Restate the listing word for word; omit the images.

DATA FOR REVIEW ▸
####

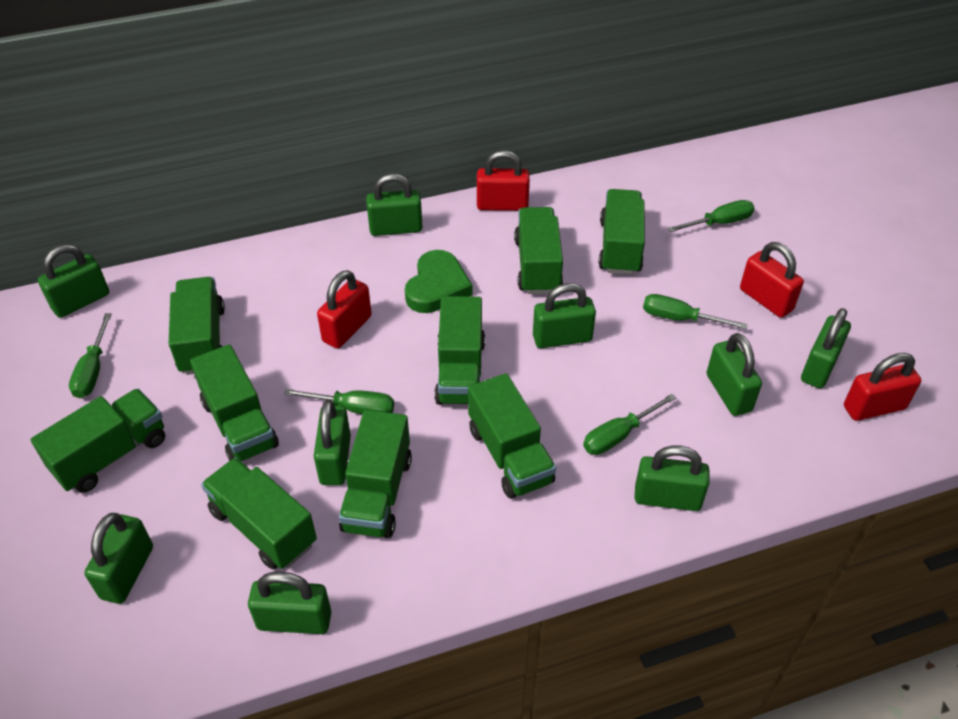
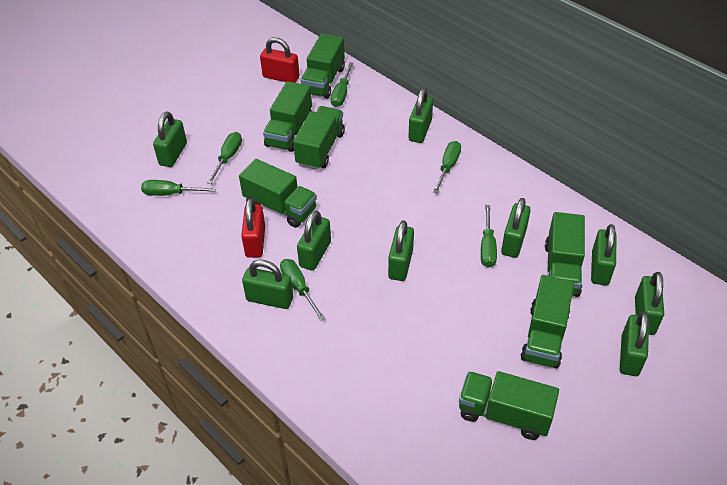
green heart: 1 -> 0
green screwdriver: 5 -> 6
green truck: 9 -> 7
red padlock: 4 -> 2

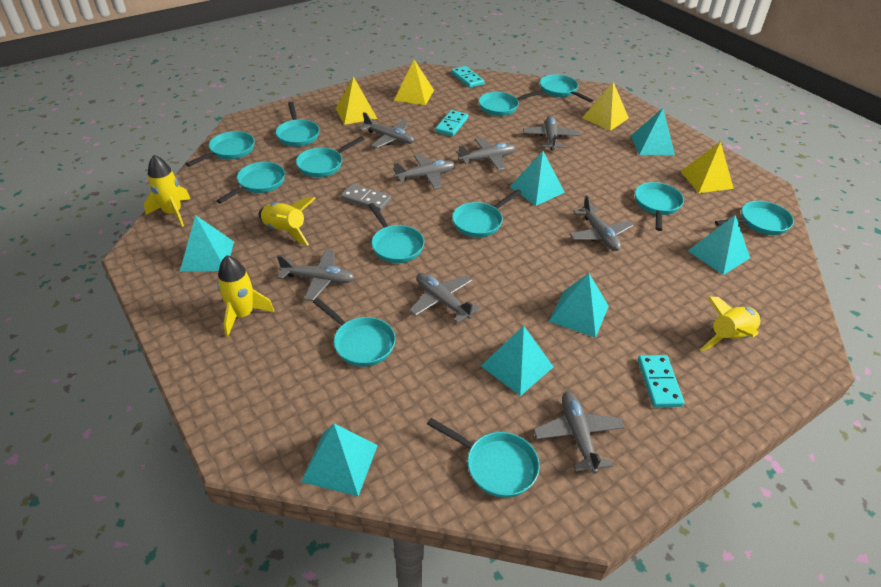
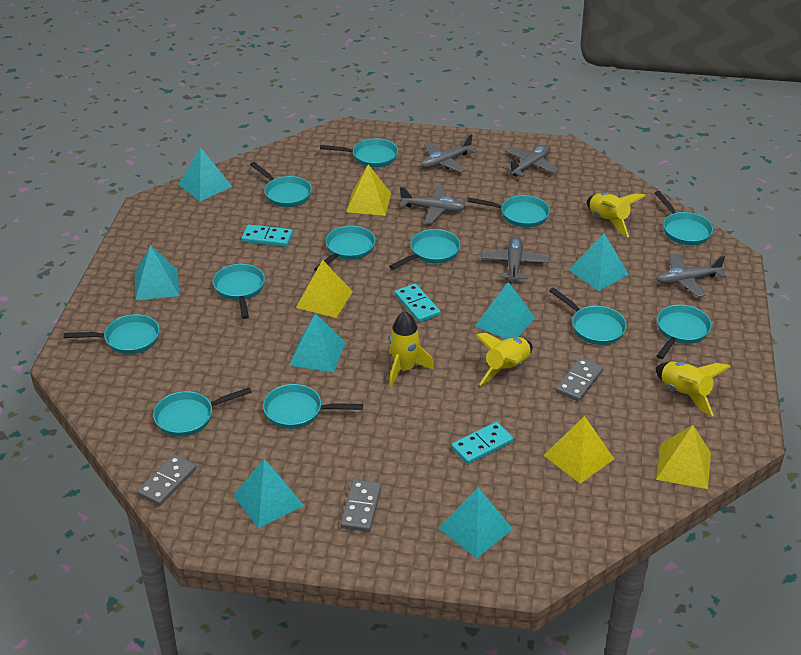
grey domino: 1 -> 3
grey plane: 8 -> 5

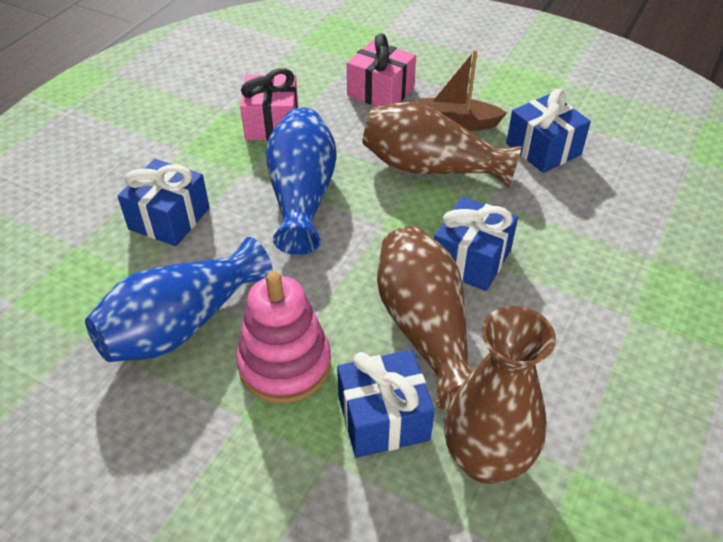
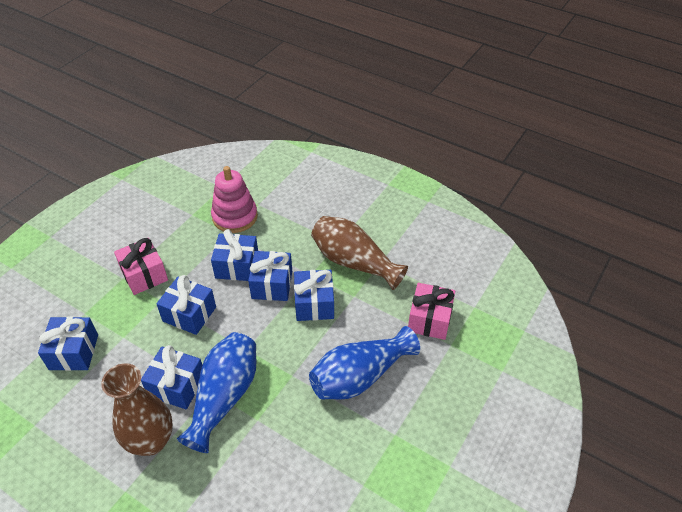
blue gift: 4 -> 6
brown boat: 1 -> 0
brown vase: 3 -> 2

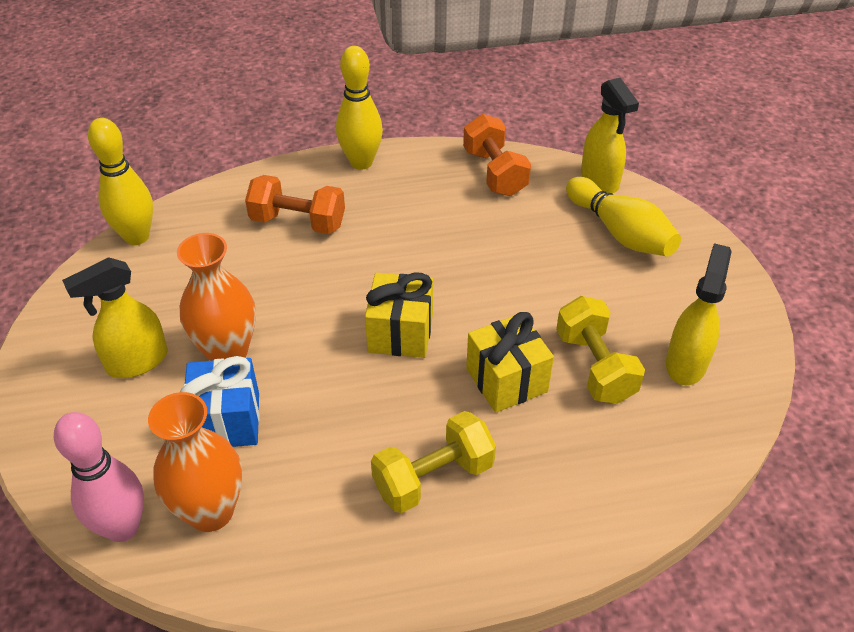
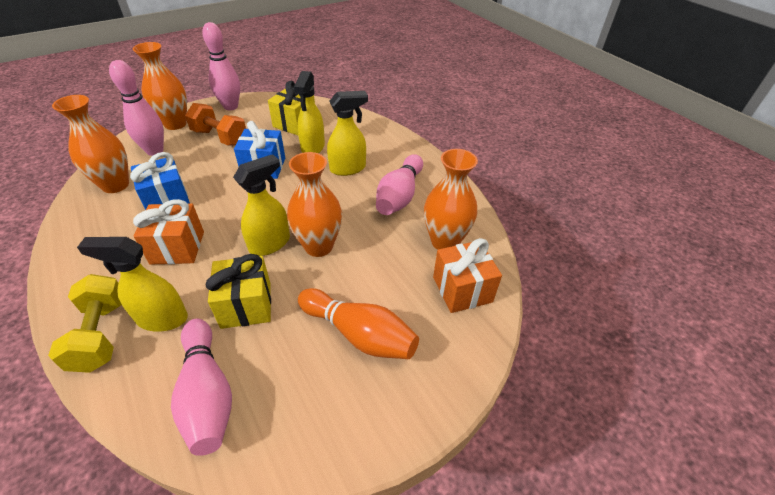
blue gift: 1 -> 2
orange bowling pin: 0 -> 1
orange dumbbell: 2 -> 1
orange gift: 0 -> 2
orange vase: 2 -> 4
pink bowling pin: 1 -> 4
yellow bowling pin: 3 -> 0
yellow dumbbell: 2 -> 1
yellow spray bottle: 3 -> 4

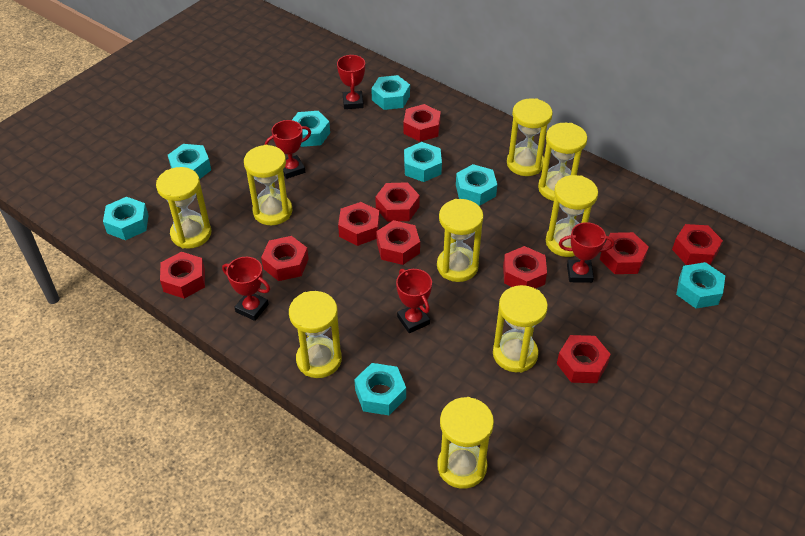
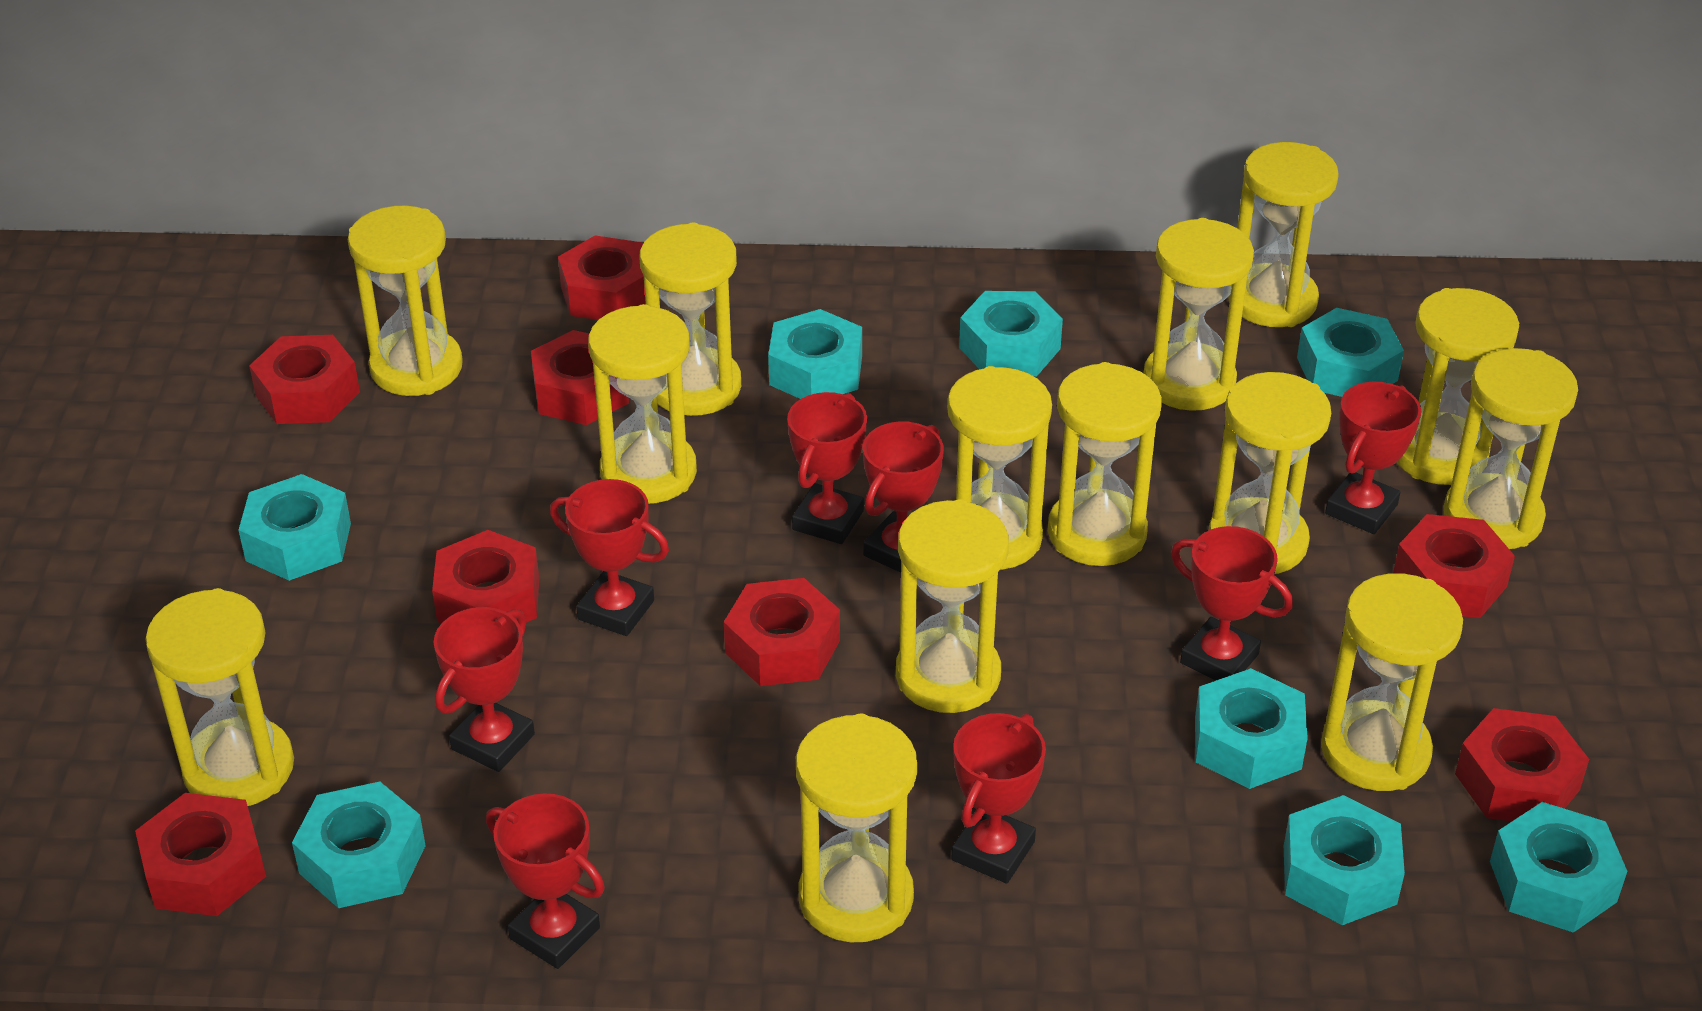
red nut: 10 -> 8
red trophy: 5 -> 8
yellow hourglass: 9 -> 14

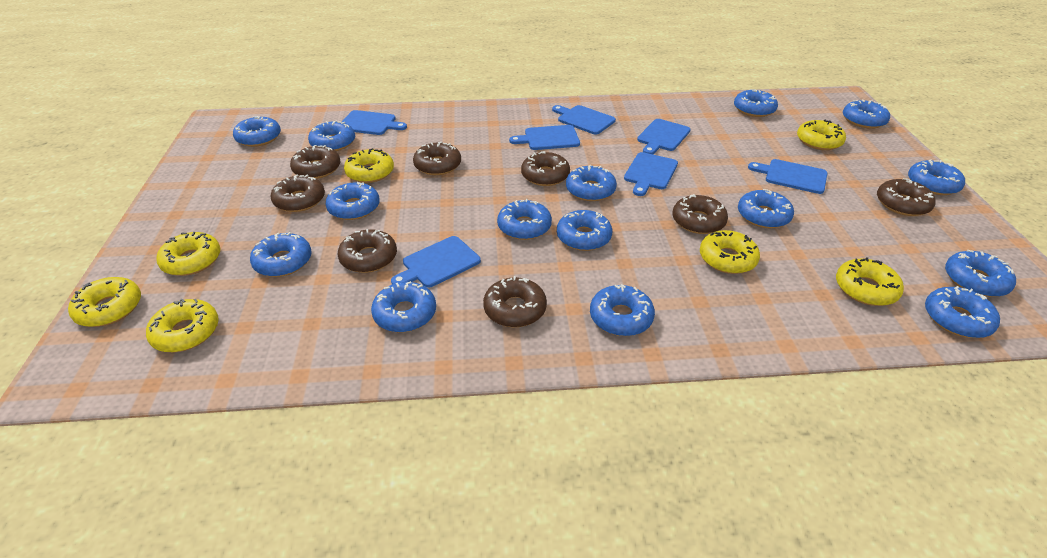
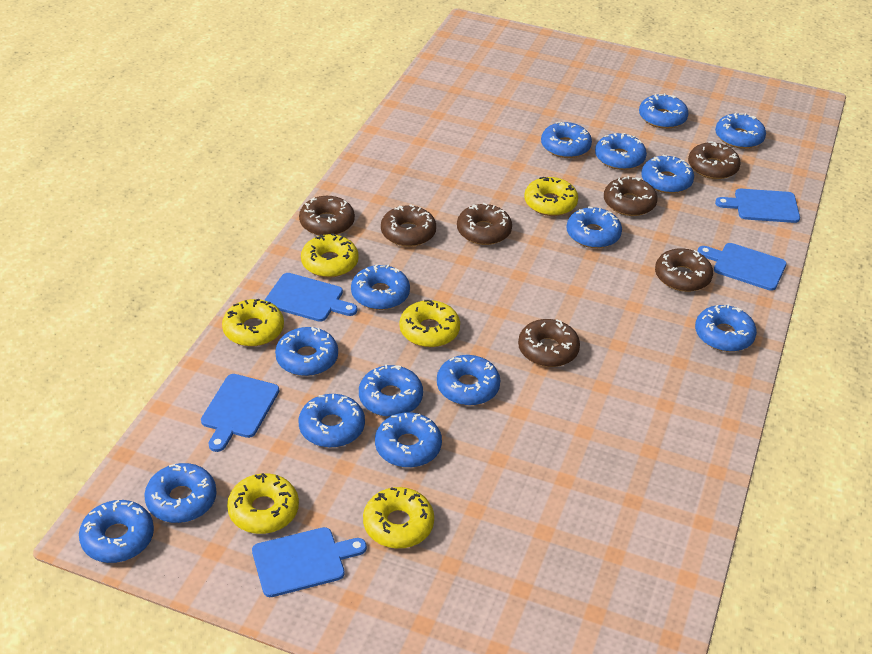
blue cutting board: 7 -> 5
brown donut: 8 -> 7
yellow donut: 7 -> 6

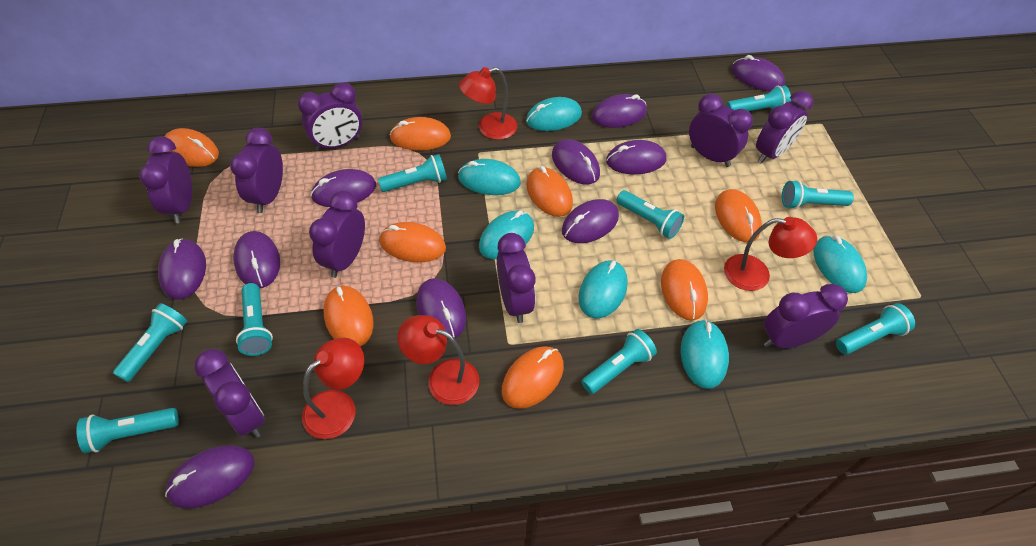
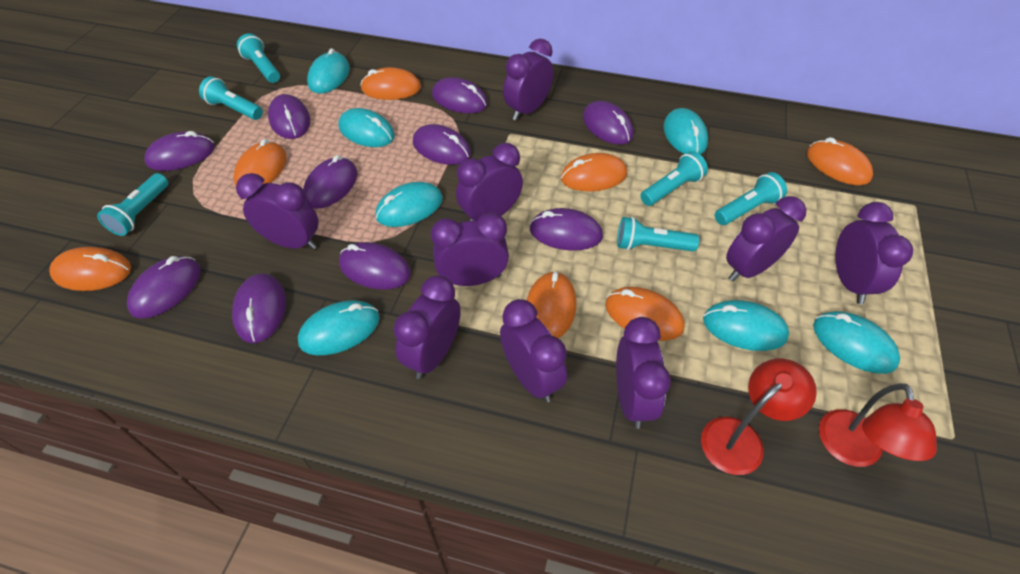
orange mouse: 8 -> 7
red lamp: 4 -> 2
turquoise flashlight: 9 -> 6
turquoise mouse: 6 -> 7

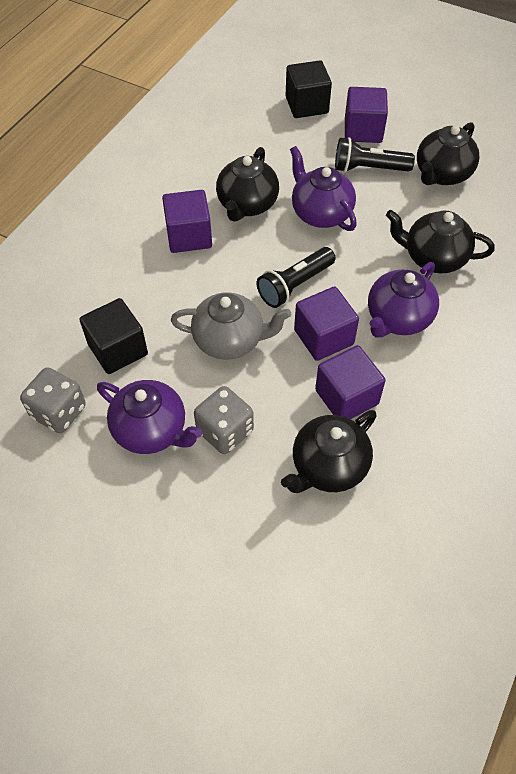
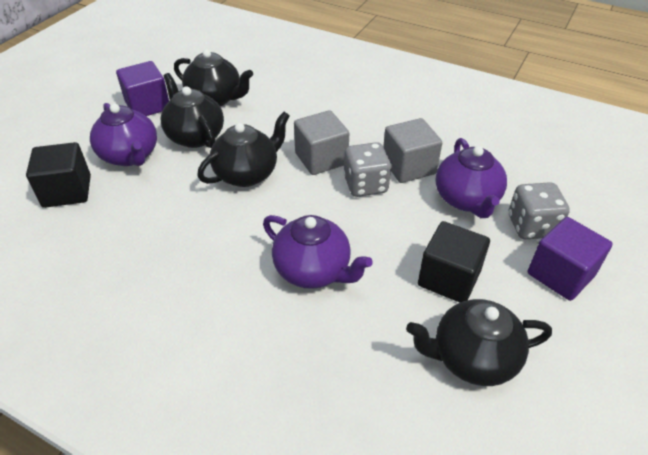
black flashlight: 2 -> 0
grey cube: 0 -> 2
grey teapot: 1 -> 0
purple cube: 4 -> 2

####

RESPONSE ▸
green heart: 1 -> 0
green screwdriver: 5 -> 6
green truck: 9 -> 7
red padlock: 4 -> 2

grey domino: 1 -> 3
grey plane: 8 -> 5

blue gift: 4 -> 6
brown boat: 1 -> 0
brown vase: 3 -> 2

blue gift: 1 -> 2
orange bowling pin: 0 -> 1
orange dumbbell: 2 -> 1
orange gift: 0 -> 2
orange vase: 2 -> 4
pink bowling pin: 1 -> 4
yellow bowling pin: 3 -> 0
yellow dumbbell: 2 -> 1
yellow spray bottle: 3 -> 4

red nut: 10 -> 8
red trophy: 5 -> 8
yellow hourglass: 9 -> 14

blue cutting board: 7 -> 5
brown donut: 8 -> 7
yellow donut: 7 -> 6

orange mouse: 8 -> 7
red lamp: 4 -> 2
turquoise flashlight: 9 -> 6
turquoise mouse: 6 -> 7

black flashlight: 2 -> 0
grey cube: 0 -> 2
grey teapot: 1 -> 0
purple cube: 4 -> 2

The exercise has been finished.